[AVAILABLE DATA — start]

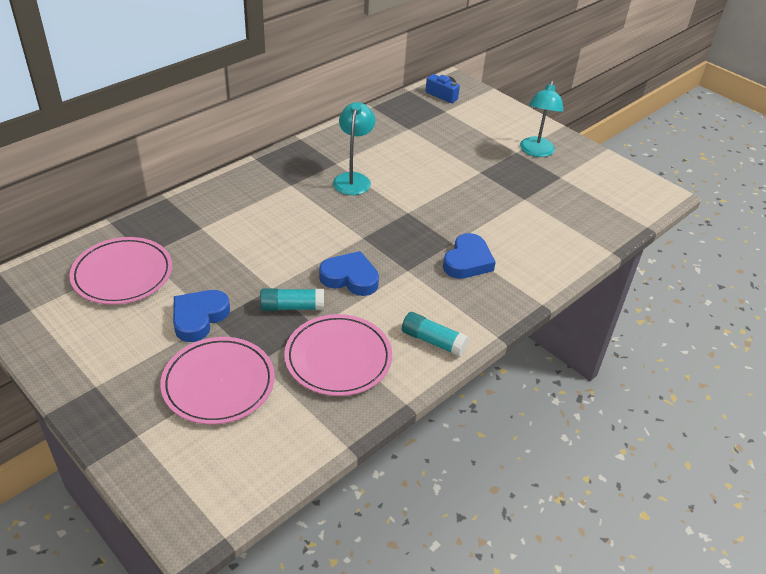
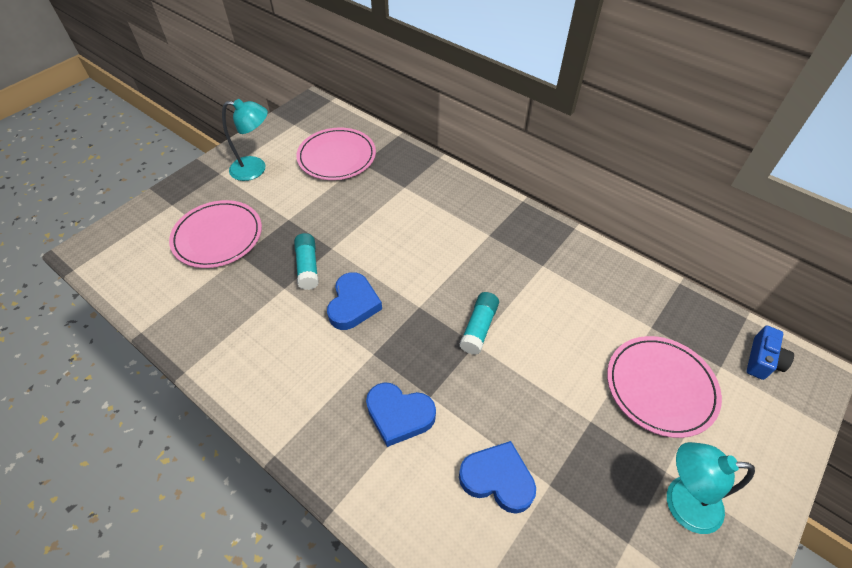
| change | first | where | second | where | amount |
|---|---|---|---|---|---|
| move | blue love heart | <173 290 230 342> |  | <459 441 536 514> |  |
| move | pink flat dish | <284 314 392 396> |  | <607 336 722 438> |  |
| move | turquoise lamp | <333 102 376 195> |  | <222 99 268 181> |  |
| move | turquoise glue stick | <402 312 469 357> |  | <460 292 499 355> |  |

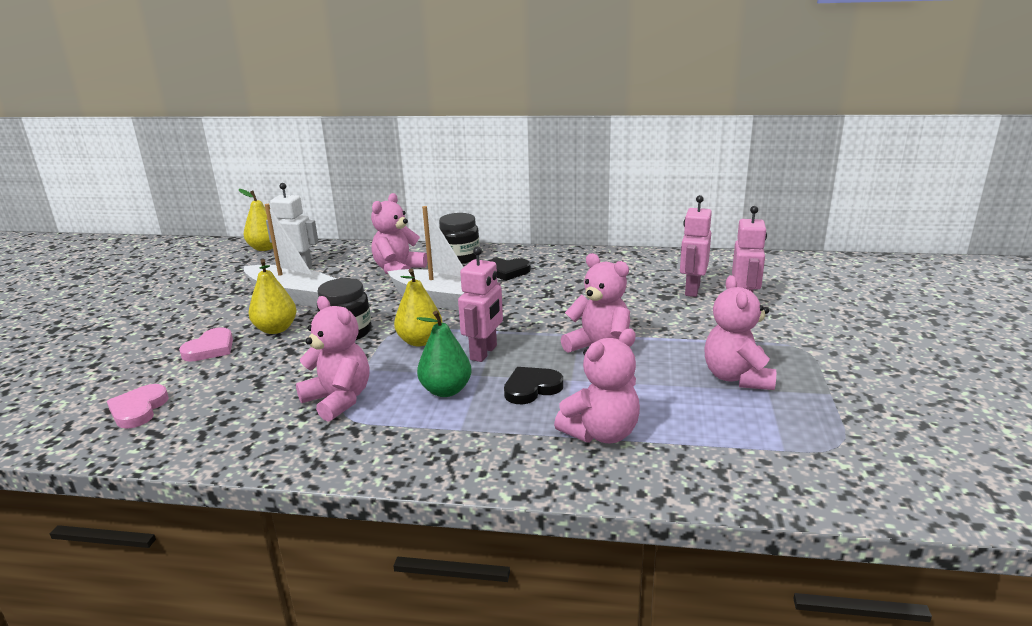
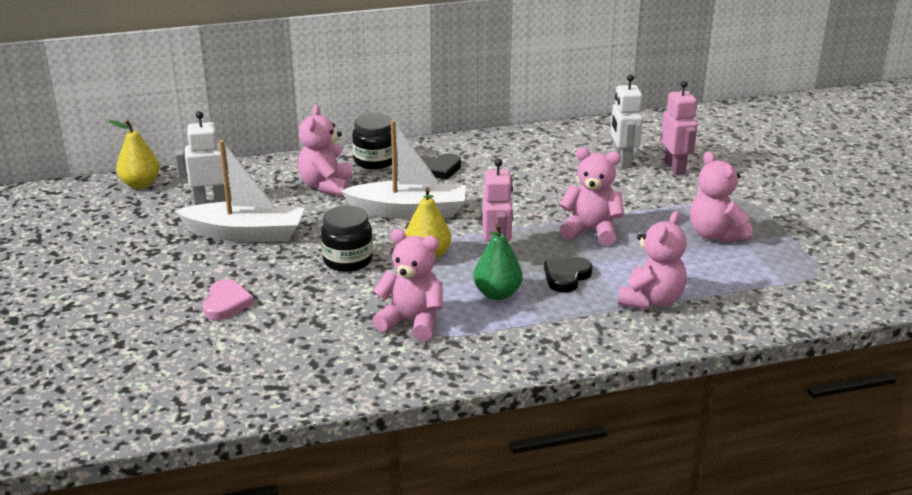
| change | first | where | second | where | amount |
|---|---|---|---|---|---|
| delete | pink love heart | <107 384 169 429> |  |  |  |
| delete | bright yellow pear fruit | <248 259 296 334> |  |  |  |
| recolor | pink robot | <680 195 712 297> | pure white robot | <611 74 643 168> |  |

[AVAILABLE DATA — finish]

(YOUR GOAL)
Only one thing is wanted here, an exact copy of the lines from the first line above through the line containing "turquoise lamp |", minus any picture.

(SOLUTION BELOW)
| change | first | where | second | where | amount |
|---|---|---|---|---|---|
| move | blue love heart | <173 290 230 342> |  | <459 441 536 514> |  |
| move | pink flat dish | <284 314 392 396> |  | <607 336 722 438> |  |
| move | turquoise lamp | <333 102 376 195> |  | <222 99 268 181> |  |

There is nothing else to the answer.